# INSTRUCTIONS FOR THE TASK:
Copy every line of the data below exactly, without changing anything.

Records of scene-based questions
--------

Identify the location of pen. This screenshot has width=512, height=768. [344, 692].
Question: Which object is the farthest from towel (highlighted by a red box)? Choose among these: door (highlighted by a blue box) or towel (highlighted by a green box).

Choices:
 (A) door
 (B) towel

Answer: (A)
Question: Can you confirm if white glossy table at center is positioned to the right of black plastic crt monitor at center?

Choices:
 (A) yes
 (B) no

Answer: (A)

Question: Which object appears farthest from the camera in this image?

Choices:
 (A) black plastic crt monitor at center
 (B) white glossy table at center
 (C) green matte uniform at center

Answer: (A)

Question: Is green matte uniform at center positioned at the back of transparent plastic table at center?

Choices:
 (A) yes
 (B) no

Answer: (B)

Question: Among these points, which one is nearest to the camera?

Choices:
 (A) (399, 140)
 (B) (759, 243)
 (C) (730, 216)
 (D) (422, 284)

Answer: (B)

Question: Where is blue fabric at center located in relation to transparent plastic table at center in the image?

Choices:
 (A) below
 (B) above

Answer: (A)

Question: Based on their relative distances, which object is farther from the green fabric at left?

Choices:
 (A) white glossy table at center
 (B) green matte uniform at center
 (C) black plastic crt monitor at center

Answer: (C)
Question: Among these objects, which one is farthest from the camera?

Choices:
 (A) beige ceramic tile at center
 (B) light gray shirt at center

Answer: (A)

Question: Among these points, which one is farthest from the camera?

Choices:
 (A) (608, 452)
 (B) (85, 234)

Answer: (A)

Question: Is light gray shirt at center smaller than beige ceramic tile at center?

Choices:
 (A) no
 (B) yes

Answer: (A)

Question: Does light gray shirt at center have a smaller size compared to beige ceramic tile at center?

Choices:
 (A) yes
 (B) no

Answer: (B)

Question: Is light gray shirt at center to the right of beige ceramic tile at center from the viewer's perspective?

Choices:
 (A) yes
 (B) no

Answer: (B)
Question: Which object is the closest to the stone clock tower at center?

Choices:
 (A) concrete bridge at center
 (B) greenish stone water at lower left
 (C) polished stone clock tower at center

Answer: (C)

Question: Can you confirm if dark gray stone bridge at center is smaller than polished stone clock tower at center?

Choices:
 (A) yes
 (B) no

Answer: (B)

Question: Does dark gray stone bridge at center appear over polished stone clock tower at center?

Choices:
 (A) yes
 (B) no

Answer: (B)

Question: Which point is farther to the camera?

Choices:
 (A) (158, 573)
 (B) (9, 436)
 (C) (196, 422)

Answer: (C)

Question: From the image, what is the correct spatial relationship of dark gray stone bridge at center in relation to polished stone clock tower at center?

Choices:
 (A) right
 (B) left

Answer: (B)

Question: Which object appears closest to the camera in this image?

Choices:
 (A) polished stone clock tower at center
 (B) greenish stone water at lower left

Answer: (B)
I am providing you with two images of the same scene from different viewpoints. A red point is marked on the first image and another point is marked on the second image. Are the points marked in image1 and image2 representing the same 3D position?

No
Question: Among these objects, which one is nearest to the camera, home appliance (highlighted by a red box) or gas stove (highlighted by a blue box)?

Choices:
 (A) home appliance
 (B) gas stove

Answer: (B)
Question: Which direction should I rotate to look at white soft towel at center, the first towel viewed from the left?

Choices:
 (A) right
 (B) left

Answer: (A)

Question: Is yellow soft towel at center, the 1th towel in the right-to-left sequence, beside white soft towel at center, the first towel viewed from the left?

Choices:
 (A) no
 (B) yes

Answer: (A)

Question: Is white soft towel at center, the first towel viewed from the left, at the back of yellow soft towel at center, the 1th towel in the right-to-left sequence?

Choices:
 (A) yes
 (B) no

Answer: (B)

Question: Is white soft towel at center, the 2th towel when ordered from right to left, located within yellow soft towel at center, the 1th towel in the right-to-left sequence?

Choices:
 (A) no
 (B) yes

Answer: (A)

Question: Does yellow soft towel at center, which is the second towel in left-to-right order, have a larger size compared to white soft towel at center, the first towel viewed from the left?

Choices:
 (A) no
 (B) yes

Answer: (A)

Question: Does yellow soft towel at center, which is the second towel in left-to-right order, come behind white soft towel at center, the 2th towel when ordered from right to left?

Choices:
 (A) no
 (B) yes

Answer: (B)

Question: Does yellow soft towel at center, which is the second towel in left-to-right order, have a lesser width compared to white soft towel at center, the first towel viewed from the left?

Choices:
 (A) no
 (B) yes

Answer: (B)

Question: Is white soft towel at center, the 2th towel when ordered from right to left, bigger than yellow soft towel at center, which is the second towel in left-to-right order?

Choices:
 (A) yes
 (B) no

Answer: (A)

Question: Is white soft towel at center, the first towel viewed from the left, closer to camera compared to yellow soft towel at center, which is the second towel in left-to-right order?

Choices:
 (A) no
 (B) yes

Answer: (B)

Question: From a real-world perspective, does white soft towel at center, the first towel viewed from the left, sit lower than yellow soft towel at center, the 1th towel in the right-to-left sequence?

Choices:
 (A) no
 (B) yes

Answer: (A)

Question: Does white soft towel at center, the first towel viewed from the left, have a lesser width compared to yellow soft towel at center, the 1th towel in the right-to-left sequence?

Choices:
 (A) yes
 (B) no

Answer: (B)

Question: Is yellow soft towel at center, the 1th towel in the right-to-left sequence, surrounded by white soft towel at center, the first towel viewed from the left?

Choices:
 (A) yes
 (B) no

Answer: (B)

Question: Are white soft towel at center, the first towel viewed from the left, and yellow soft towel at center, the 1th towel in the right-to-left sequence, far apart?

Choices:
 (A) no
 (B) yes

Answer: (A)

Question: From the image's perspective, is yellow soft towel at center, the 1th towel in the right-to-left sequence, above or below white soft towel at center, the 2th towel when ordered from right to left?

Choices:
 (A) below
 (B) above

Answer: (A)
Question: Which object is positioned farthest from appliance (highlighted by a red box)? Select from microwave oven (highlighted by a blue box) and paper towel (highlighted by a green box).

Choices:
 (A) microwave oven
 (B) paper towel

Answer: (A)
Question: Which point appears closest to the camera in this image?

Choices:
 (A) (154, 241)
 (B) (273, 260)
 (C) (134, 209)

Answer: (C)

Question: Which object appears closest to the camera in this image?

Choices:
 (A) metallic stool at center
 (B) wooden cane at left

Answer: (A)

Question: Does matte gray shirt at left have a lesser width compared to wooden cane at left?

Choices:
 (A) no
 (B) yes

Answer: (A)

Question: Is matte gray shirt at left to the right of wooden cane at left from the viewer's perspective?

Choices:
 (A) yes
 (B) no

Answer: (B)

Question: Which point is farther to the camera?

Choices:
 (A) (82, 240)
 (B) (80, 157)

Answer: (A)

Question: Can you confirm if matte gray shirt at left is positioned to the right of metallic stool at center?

--------

# SOLUTION FOR THIS PROBLEM:
Identify the location of pen. This screenshot has width=512, height=768. [344, 692].
Question: Which object is the farthest from towel (highlighted by a red box)? Choose among these: door (highlighted by a blue box) or towel (highlighted by a green box).

Choices:
 (A) door
 (B) towel

Answer: (A)
Question: Can you confirm if white glossy table at center is positioned to the right of black plastic crt monitor at center?

Choices:
 (A) yes
 (B) no

Answer: (A)

Question: Which object appears farthest from the camera in this image?

Choices:
 (A) black plastic crt monitor at center
 (B) white glossy table at center
 (C) green matte uniform at center

Answer: (A)

Question: Is green matte uniform at center positioned at the back of transparent plastic table at center?

Choices:
 (A) yes
 (B) no

Answer: (B)

Question: Among these points, which one is nearest to the camera?

Choices:
 (A) (399, 140)
 (B) (759, 243)
 (C) (730, 216)
 (D) (422, 284)

Answer: (B)

Question: Where is blue fabric at center located in relation to transparent plastic table at center in the image?

Choices:
 (A) below
 (B) above

Answer: (A)

Question: Based on their relative distances, which object is farther from the green fabric at left?

Choices:
 (A) white glossy table at center
 (B) green matte uniform at center
 (C) black plastic crt monitor at center

Answer: (C)
Question: Among these objects, which one is farthest from the camera?

Choices:
 (A) beige ceramic tile at center
 (B) light gray shirt at center

Answer: (A)

Question: Among these points, which one is farthest from the camera?

Choices:
 (A) (608, 452)
 (B) (85, 234)

Answer: (A)

Question: Is light gray shirt at center smaller than beige ceramic tile at center?

Choices:
 (A) no
 (B) yes

Answer: (A)

Question: Does light gray shirt at center have a smaller size compared to beige ceramic tile at center?

Choices:
 (A) yes
 (B) no

Answer: (B)

Question: Is light gray shirt at center to the right of beige ceramic tile at center from the viewer's perspective?

Choices:
 (A) yes
 (B) no

Answer: (B)
Question: Which object is the closest to the stone clock tower at center?

Choices:
 (A) concrete bridge at center
 (B) greenish stone water at lower left
 (C) polished stone clock tower at center

Answer: (C)

Question: Can you confirm if dark gray stone bridge at center is smaller than polished stone clock tower at center?

Choices:
 (A) yes
 (B) no

Answer: (B)

Question: Does dark gray stone bridge at center appear over polished stone clock tower at center?

Choices:
 (A) yes
 (B) no

Answer: (B)

Question: Which point is farther to the camera?

Choices:
 (A) (158, 573)
 (B) (9, 436)
 (C) (196, 422)

Answer: (C)

Question: From the image, what is the correct spatial relationship of dark gray stone bridge at center in relation to polished stone clock tower at center?

Choices:
 (A) right
 (B) left

Answer: (B)

Question: Which object appears closest to the camera in this image?

Choices:
 (A) polished stone clock tower at center
 (B) greenish stone water at lower left

Answer: (B)
I am providing you with two images of the same scene from different viewpoints. A red point is marked on the first image and another point is marked on the second image. Are the points marked in image1 and image2 representing the same 3D position?

No
Question: Among these objects, which one is nearest to the camera, home appliance (highlighted by a red box) or gas stove (highlighted by a blue box)?

Choices:
 (A) home appliance
 (B) gas stove

Answer: (B)
Question: Which direction should I rotate to look at white soft towel at center, the first towel viewed from the left?

Choices:
 (A) right
 (B) left

Answer: (A)

Question: Is yellow soft towel at center, the 1th towel in the right-to-left sequence, beside white soft towel at center, the first towel viewed from the left?

Choices:
 (A) no
 (B) yes

Answer: (A)

Question: Is white soft towel at center, the first towel viewed from the left, at the back of yellow soft towel at center, the 1th towel in the right-to-left sequence?

Choices:
 (A) yes
 (B) no

Answer: (B)

Question: Is white soft towel at center, the 2th towel when ordered from right to left, located within yellow soft towel at center, the 1th towel in the right-to-left sequence?

Choices:
 (A) no
 (B) yes

Answer: (A)

Question: Does yellow soft towel at center, which is the second towel in left-to-right order, have a larger size compared to white soft towel at center, the first towel viewed from the left?

Choices:
 (A) no
 (B) yes

Answer: (A)

Question: Does yellow soft towel at center, which is the second towel in left-to-right order, come behind white soft towel at center, the 2th towel when ordered from right to left?

Choices:
 (A) no
 (B) yes

Answer: (B)

Question: Does yellow soft towel at center, which is the second towel in left-to-right order, have a lesser width compared to white soft towel at center, the first towel viewed from the left?

Choices:
 (A) no
 (B) yes

Answer: (B)

Question: Is white soft towel at center, the 2th towel when ordered from right to left, bigger than yellow soft towel at center, which is the second towel in left-to-right order?

Choices:
 (A) yes
 (B) no

Answer: (A)

Question: Is white soft towel at center, the first towel viewed from the left, closer to camera compared to yellow soft towel at center, which is the second towel in left-to-right order?

Choices:
 (A) no
 (B) yes

Answer: (B)

Question: From a real-world perspective, does white soft towel at center, the first towel viewed from the left, sit lower than yellow soft towel at center, the 1th towel in the right-to-left sequence?

Choices:
 (A) no
 (B) yes

Answer: (A)

Question: Does white soft towel at center, the first towel viewed from the left, have a lesser width compared to yellow soft towel at center, the 1th towel in the right-to-left sequence?

Choices:
 (A) yes
 (B) no

Answer: (B)

Question: Is yellow soft towel at center, the 1th towel in the right-to-left sequence, surrounded by white soft towel at center, the first towel viewed from the left?

Choices:
 (A) yes
 (B) no

Answer: (B)

Question: Are white soft towel at center, the first towel viewed from the left, and yellow soft towel at center, the 1th towel in the right-to-left sequence, far apart?

Choices:
 (A) no
 (B) yes

Answer: (A)

Question: From the image's perspective, is yellow soft towel at center, the 1th towel in the right-to-left sequence, above or below white soft towel at center, the 2th towel when ordered from right to left?

Choices:
 (A) below
 (B) above

Answer: (A)
Question: Which object is positioned farthest from appliance (highlighted by a red box)? Select from microwave oven (highlighted by a blue box) and paper towel (highlighted by a green box).

Choices:
 (A) microwave oven
 (B) paper towel

Answer: (A)
Question: Which point appears closest to the camera in this image?

Choices:
 (A) (154, 241)
 (B) (273, 260)
 (C) (134, 209)

Answer: (C)

Question: Which object appears closest to the camera in this image?

Choices:
 (A) metallic stool at center
 (B) wooden cane at left

Answer: (A)

Question: Does matte gray shirt at left have a lesser width compared to wooden cane at left?

Choices:
 (A) no
 (B) yes

Answer: (A)

Question: Is matte gray shirt at left to the right of wooden cane at left from the viewer's perspective?

Choices:
 (A) yes
 (B) no

Answer: (B)

Question: Which point is farther to the camera?

Choices:
 (A) (82, 240)
 (B) (80, 157)

Answer: (A)

Question: Can you confirm if matte gray shirt at left is positioned to the right of metallic stool at center?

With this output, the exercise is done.